[INPUT DATA — start]

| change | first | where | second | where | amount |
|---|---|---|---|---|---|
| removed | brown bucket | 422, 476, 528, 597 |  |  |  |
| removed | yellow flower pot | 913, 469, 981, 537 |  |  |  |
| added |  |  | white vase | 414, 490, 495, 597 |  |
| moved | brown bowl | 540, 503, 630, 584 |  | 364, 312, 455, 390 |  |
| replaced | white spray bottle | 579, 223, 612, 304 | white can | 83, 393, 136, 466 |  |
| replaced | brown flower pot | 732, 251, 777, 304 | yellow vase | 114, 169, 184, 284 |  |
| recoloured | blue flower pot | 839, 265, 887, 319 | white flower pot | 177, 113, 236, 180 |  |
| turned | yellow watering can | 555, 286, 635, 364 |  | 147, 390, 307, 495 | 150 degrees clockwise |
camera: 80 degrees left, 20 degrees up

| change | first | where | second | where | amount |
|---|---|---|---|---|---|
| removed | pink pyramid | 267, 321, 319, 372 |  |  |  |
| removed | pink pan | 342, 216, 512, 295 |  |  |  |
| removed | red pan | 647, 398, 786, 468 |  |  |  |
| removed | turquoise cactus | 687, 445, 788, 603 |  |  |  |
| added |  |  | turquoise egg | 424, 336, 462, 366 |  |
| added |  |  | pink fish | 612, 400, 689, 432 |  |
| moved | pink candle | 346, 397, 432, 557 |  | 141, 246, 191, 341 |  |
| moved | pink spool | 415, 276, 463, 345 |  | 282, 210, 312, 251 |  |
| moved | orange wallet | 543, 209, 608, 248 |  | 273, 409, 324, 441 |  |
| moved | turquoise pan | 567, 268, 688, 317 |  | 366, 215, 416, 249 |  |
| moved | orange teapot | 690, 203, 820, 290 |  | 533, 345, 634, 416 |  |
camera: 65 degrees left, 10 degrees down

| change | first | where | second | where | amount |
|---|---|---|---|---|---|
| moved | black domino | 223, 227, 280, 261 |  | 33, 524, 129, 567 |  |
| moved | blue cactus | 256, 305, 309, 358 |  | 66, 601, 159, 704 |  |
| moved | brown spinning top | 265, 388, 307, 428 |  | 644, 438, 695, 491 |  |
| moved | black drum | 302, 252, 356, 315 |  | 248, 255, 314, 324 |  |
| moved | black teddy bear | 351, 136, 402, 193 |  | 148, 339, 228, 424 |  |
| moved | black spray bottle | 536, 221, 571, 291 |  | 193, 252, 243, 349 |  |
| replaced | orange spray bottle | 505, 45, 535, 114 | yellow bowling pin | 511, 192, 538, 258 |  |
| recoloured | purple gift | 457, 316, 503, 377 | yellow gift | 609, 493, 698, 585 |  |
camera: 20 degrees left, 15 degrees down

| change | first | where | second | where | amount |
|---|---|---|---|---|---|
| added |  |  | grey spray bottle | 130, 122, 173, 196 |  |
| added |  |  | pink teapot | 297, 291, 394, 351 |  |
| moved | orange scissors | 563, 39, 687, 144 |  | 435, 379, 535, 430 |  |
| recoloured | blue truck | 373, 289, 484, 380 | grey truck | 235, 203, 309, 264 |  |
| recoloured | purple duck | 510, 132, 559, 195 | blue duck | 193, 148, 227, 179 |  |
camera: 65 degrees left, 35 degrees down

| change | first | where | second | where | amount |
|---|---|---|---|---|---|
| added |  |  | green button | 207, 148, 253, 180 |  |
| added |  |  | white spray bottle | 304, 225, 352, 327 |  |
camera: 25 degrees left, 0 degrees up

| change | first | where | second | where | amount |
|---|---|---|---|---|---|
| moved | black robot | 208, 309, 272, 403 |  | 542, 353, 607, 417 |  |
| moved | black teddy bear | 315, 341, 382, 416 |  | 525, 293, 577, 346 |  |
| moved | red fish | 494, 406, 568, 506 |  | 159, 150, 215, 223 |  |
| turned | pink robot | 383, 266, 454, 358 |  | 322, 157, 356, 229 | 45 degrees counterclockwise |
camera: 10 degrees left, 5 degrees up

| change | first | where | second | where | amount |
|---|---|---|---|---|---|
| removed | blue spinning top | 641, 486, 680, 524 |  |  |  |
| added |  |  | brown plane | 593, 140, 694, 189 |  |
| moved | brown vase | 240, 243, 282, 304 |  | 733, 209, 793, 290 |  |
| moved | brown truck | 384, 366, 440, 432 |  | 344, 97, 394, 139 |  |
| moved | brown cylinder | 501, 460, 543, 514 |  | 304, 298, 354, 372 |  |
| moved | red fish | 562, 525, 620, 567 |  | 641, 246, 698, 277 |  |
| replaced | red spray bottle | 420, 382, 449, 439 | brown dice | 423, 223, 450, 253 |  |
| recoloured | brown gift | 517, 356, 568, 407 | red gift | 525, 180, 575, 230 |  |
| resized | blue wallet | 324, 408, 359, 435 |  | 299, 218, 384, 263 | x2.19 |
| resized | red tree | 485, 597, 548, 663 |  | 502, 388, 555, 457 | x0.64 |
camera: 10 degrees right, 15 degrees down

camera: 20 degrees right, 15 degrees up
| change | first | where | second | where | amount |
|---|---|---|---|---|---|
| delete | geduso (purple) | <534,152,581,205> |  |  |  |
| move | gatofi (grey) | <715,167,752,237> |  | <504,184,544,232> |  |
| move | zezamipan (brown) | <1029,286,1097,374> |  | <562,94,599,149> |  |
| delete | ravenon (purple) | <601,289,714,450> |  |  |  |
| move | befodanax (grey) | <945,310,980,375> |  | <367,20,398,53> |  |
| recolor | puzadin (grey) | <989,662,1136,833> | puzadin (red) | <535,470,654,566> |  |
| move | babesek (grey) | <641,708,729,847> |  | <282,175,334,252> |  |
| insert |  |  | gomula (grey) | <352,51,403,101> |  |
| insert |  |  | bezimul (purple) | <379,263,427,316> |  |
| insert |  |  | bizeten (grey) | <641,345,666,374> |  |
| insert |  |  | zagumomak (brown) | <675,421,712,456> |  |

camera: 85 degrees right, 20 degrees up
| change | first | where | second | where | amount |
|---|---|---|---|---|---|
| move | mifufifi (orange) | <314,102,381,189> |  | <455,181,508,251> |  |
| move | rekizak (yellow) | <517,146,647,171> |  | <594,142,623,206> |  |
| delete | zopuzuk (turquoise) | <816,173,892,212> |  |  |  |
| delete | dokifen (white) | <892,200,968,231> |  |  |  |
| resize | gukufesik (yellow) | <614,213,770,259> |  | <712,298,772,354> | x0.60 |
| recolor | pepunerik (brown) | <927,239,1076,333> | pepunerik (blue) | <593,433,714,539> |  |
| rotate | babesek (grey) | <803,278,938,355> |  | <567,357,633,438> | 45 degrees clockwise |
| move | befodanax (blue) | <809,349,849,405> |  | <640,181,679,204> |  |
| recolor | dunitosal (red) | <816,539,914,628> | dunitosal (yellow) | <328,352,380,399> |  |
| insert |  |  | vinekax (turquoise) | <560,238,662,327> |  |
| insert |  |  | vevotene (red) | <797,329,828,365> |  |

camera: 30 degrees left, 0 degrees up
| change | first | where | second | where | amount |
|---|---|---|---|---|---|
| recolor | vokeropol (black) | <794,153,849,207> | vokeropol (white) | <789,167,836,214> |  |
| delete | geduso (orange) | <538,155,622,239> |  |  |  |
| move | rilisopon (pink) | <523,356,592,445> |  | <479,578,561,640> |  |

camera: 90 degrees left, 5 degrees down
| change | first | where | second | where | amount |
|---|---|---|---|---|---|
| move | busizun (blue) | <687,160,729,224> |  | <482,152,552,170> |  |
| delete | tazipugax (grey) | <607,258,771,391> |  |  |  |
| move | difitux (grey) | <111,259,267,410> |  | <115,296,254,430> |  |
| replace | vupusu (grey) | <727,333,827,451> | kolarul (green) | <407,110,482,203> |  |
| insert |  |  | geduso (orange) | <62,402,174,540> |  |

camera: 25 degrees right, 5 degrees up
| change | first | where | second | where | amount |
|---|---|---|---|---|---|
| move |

[INPUT DATA — finish]

→ **EXERCISE PROMPT**: One figure is all that is needed: the number of lines above in which the word "flower" appears.

→ **TASK RESPONSE**: 3